* TASK STATEMENT *
Write out the entries below exactly as they stand. Skip every image.

* DATA FOR THIS EXERCISE *
######

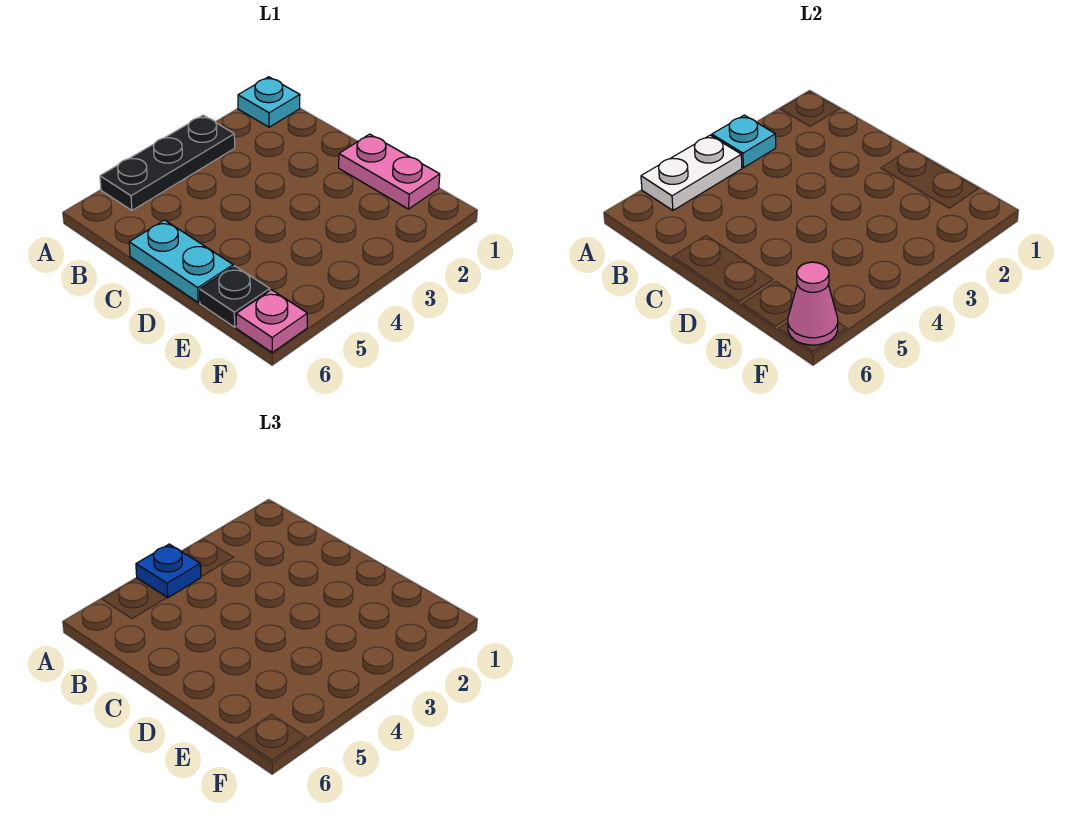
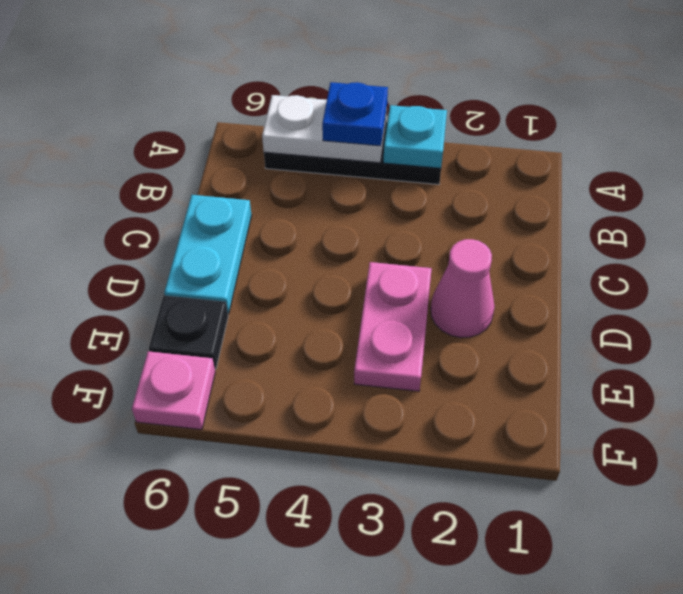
cyan plate A1 level 1 -> none
pink plate D1:E1 level 1 -> pink plate D3:E3 level 1
pink cone F6 level 2 -> pink cone D2 level 1

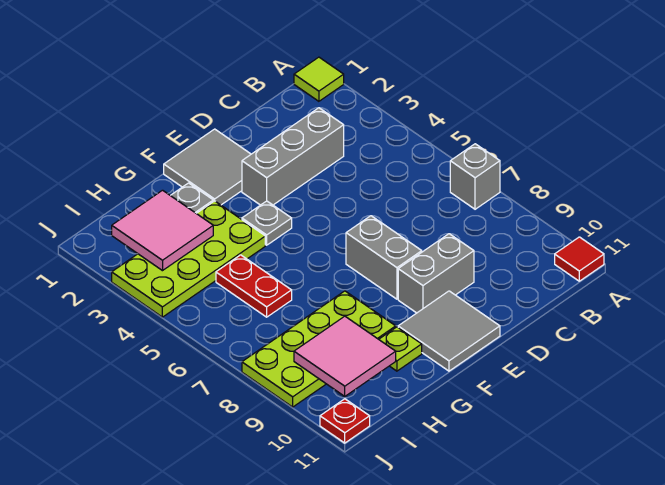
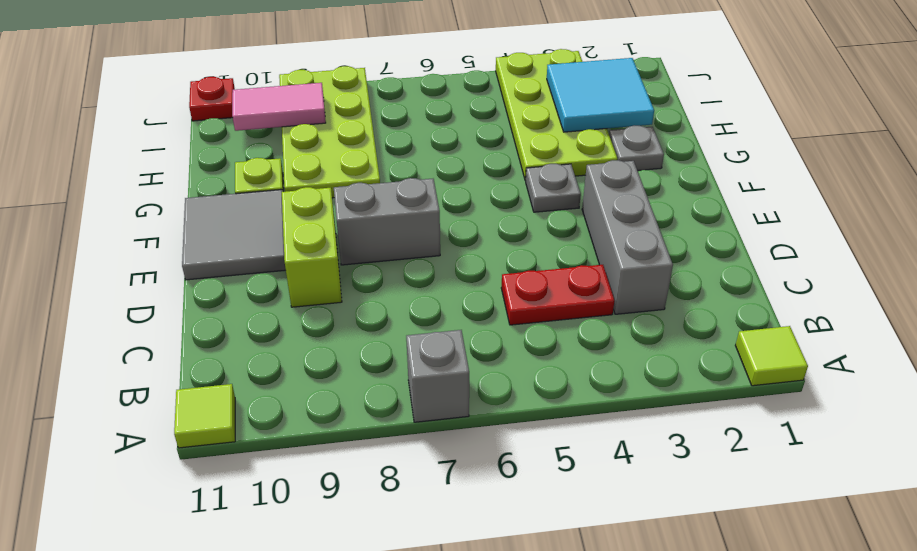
red tile A11 level 1 -> lime tile A11 level 1
grey brick D9:E9 level 1 -> lime brick D9:E9 level 1
grey tile E1:F2 level 1 -> none
pink tile H2:I3 level 2 -> cyan tile H2:I3 level 2
red plate H5:H6 level 1 -> red plate C4:C5 level 1
pink tile H9:I10 level 2 -> pink tile I9:I10 level 2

######

* EXERCISE SOLUTION *
cyan plate A1 level 1 -> none
pink plate D1:E1 level 1 -> pink plate D3:E3 level 1
pink cone F6 level 2 -> pink cone D2 level 1

red tile A11 level 1 -> lime tile A11 level 1
grey brick D9:E9 level 1 -> lime brick D9:E9 level 1
grey tile E1:F2 level 1 -> none
pink tile H2:I3 level 2 -> cyan tile H2:I3 level 2
red plate H5:H6 level 1 -> red plate C4:C5 level 1
pink tile H9:I10 level 2 -> pink tile I9:I10 level 2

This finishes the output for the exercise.